### REQUIRED WORK
Every record is to be printed exactly as written, and any picture in it is skipped.

### SOURCE DATA
►
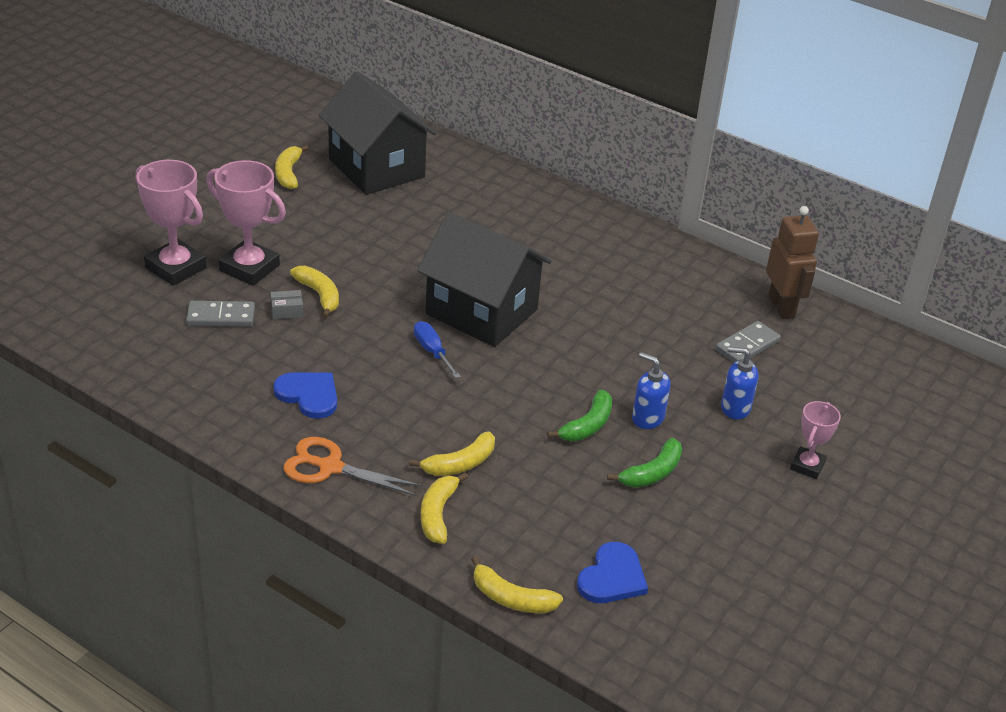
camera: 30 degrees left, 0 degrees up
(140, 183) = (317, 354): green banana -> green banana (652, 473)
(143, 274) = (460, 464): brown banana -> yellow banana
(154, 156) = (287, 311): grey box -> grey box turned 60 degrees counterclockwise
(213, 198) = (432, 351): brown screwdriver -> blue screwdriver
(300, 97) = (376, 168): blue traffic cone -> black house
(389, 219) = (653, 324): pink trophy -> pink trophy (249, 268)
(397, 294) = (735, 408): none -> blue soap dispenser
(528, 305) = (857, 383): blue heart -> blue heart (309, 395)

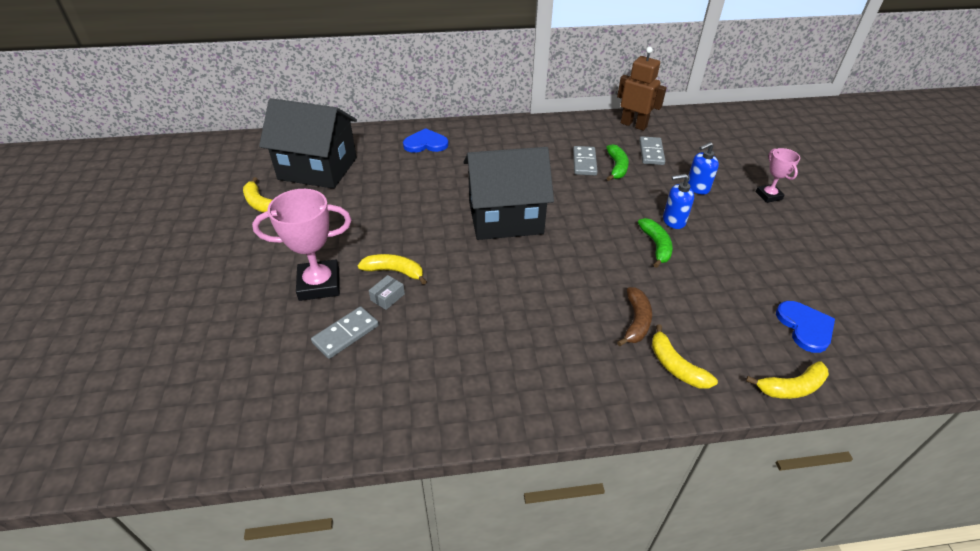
camera: 40 degrees left, 5 degrees up
(175, 268) = (261, 321): pink trophy -> none
(309, 395) = (486, 347): blue heart -> blue heart (425, 143)
(330, 467) = (573, 388): orange scissors -> none
(432, 351) = (515, 261): blue screwdriver -> none
(460, 464) = (636, 321): yellow banana -> brown banana
(650, 311) = (584, 162): none -> grey domino
(652, 473) = (723, 250): green banana -> green banana (616, 167)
◄
### SOLUTION TO THIS EXERCISE
camera: 30 degrees left, 0 degrees up
(140, 183) = (317, 354): green banana -> green banana (652, 473)
(143, 274) = (460, 464): brown banana -> yellow banana
(154, 156) = (287, 311): grey box -> grey box turned 60 degrees counterclockwise
(213, 198) = (432, 351): brown screwdriver -> blue screwdriver
(300, 97) = (376, 168): blue traffic cone -> black house
(389, 219) = (653, 324): pink trophy -> pink trophy (249, 268)
(397, 294) = (735, 408): none -> blue soap dispenser
(528, 305) = (857, 383): blue heart -> blue heart (309, 395)

camera: 40 degrees left, 5 degrees up
(175, 268) = (261, 321): pink trophy -> none
(309, 395) = (486, 347): blue heart -> blue heart (425, 143)
(330, 467) = (573, 388): orange scissors -> none
(432, 351) = (515, 261): blue screwdriver -> none
(460, 464) = (636, 321): yellow banana -> brown banana
(650, 311) = (584, 162): none -> grey domino
(652, 473) = (723, 250): green banana -> green banana (616, 167)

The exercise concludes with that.